Exercise data START

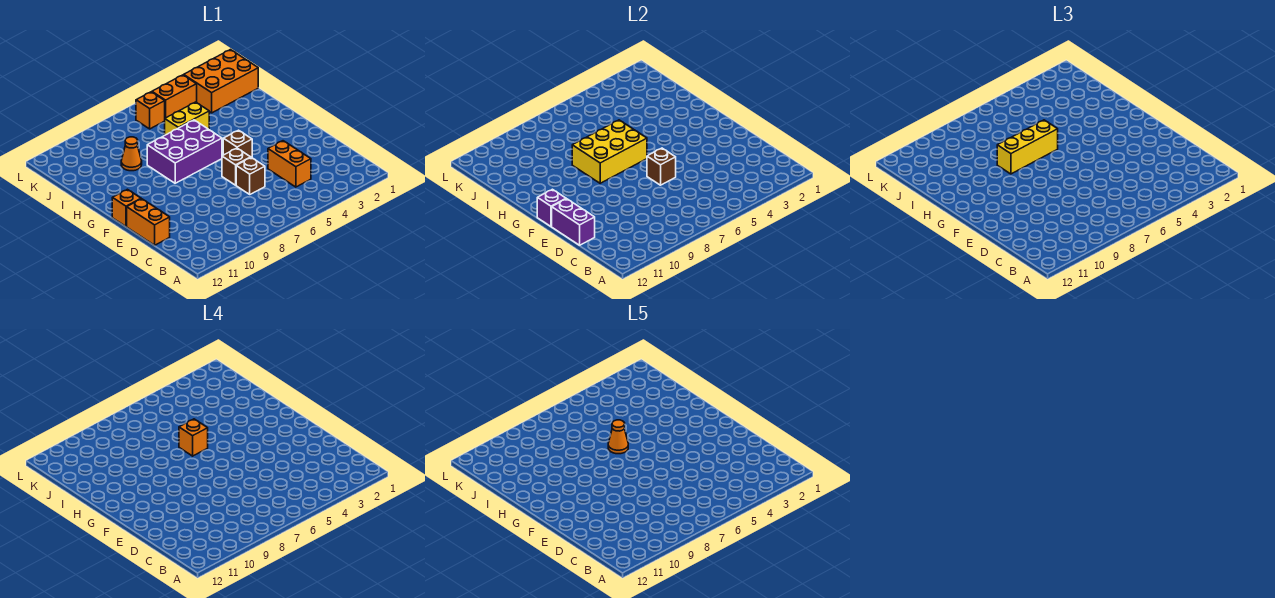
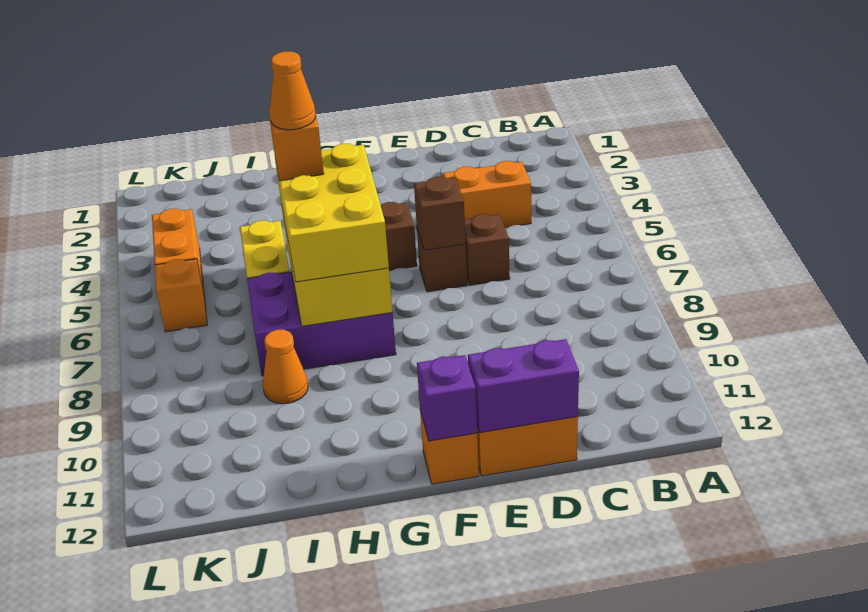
purple brick G6:H8 level 1 -> purple brick G7:I8 level 1
yellow brick H6:H8 level 3 -> yellow brick G6:H8 level 3
orange brick J1:K3 level 1 -> none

Exercise data END

Work item
Every last line above must be reproduced as written, and no pictures belong in the copy.

Solution for this problem
purple brick G6:H8 level 1 -> purple brick G7:I8 level 1
yellow brick H6:H8 level 3 -> yellow brick G6:H8 level 3
orange brick J1:K3 level 1 -> none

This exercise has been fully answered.